Stored items from a collection:

——————————

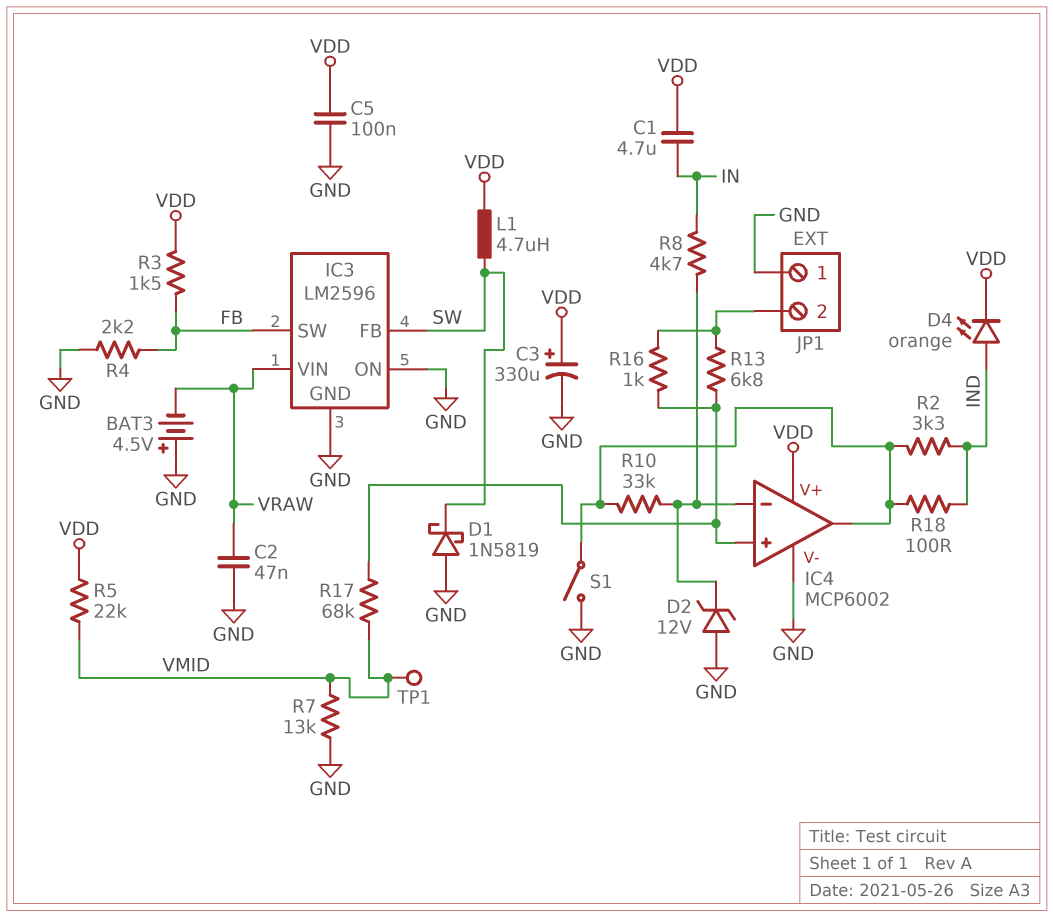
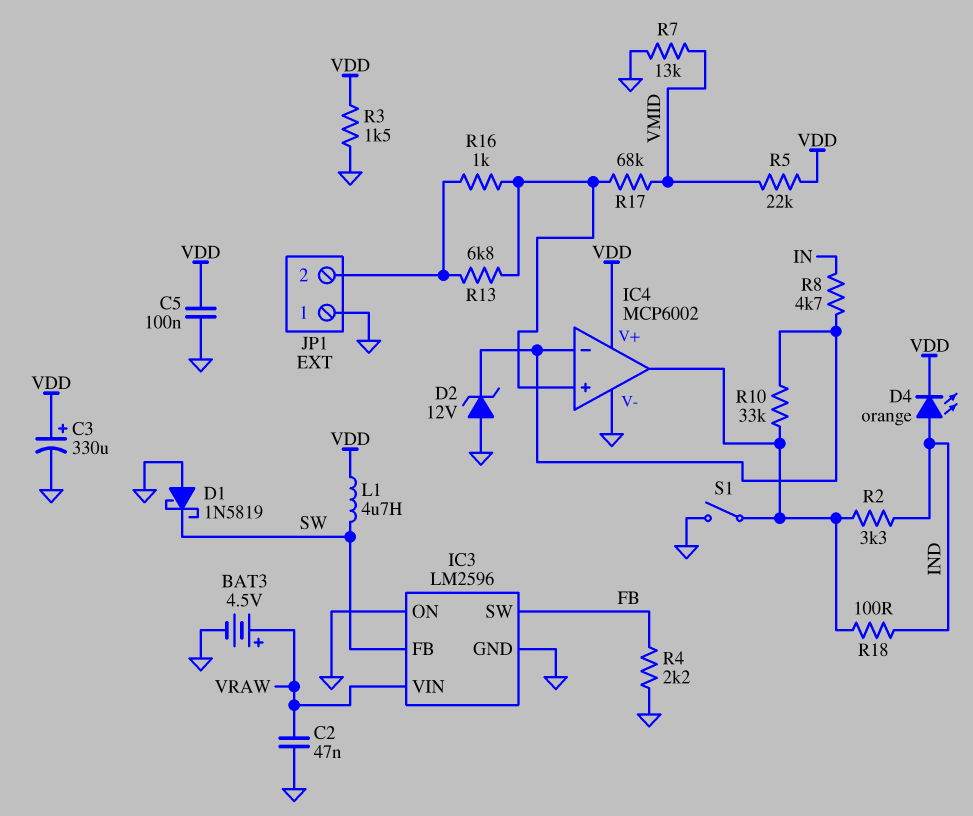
BAT3: 4.5V (plus GND, minus VRAW) -> 4.5V (plus VRAW, minus GND)
C1: 4.7uF (IN, VDD) -> none
R3: 1.5k (FB, VDD) -> 1.5k (GND, VDD)
TP1: test point (VMID) -> none

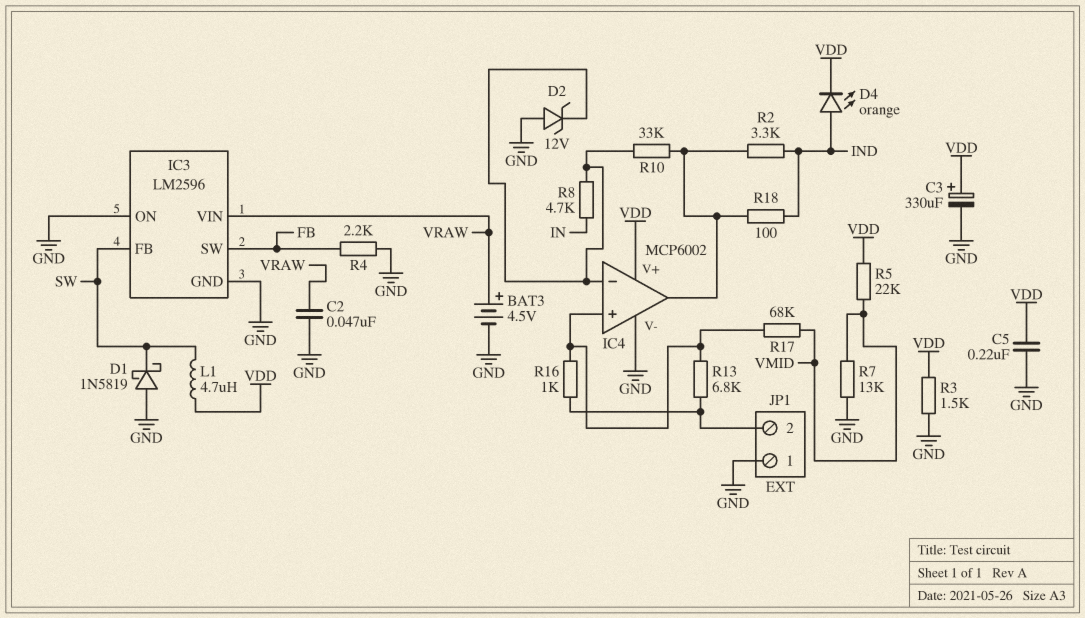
C5: 100nF (GND, VDD) -> 220nF (GND, VDD)
S1: switch (GND, IC4/out) -> none

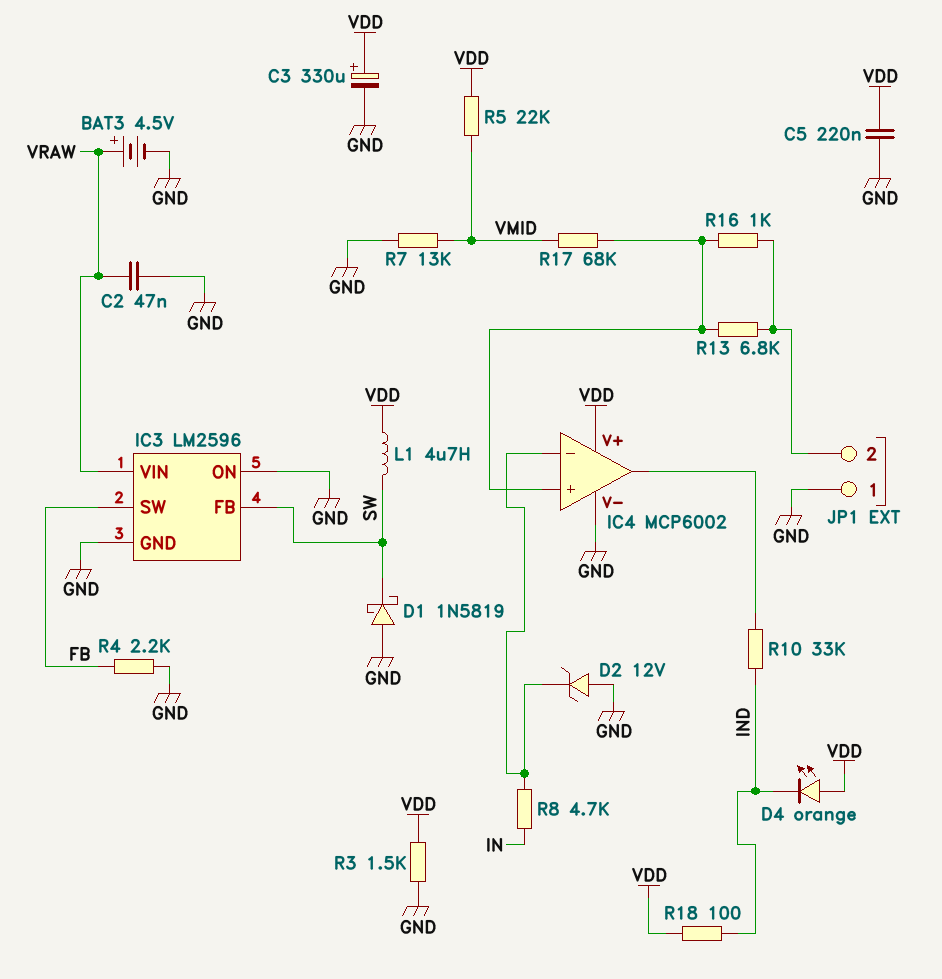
D4: LED orange (A IND, K VDD) -> LED orange (A VDD, K IND)
R2: 3.3k (IC4/out, IND) -> none
R10: 33k (IC4/in-, IC4/out) -> 33k (IC4/out, IND)
R18: 100 (IC4/out, IND) -> 100 (IND, VDD)

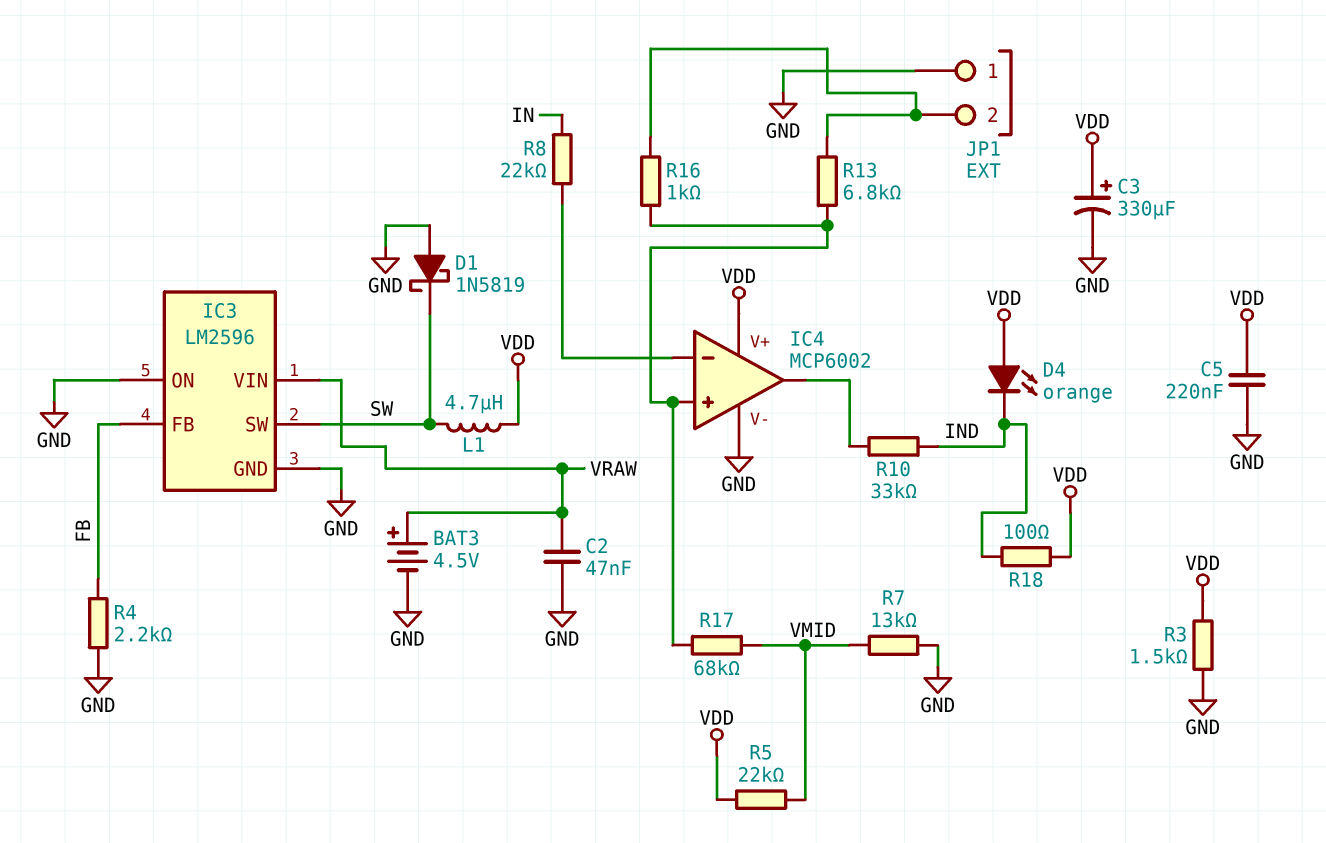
D2: zener 12V (A GND, K IC4/in-) -> none
IC3 pin FB: SW -> FB
IC3 pin SW: FB -> SW
R8: 4.7k (IC4/in-, IN) -> 22k (IC4/in-, IN)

——————————

### WORK INSTRUCTIONS
Take the data above and repeat it exactly, leaving each picture out.

### ANSWER BELOW
BAT3: 4.5V (plus GND, minus VRAW) -> 4.5V (plus VRAW, minus GND)
C1: 4.7uF (IN, VDD) -> none
R3: 1.5k (FB, VDD) -> 1.5k (GND, VDD)
TP1: test point (VMID) -> none

C5: 100nF (GND, VDD) -> 220nF (GND, VDD)
S1: switch (GND, IC4/out) -> none

D4: LED orange (A IND, K VDD) -> LED orange (A VDD, K IND)
R2: 3.3k (IC4/out, IND) -> none
R10: 33k (IC4/in-, IC4/out) -> 33k (IC4/out, IND)
R18: 100 (IC4/out, IND) -> 100 (IND, VDD)

D2: zener 12V (A GND, K IC4/in-) -> none
IC3 pin FB: SW -> FB
IC3 pin SW: FB -> SW
R8: 4.7k (IC4/in-, IN) -> 22k (IC4/in-, IN)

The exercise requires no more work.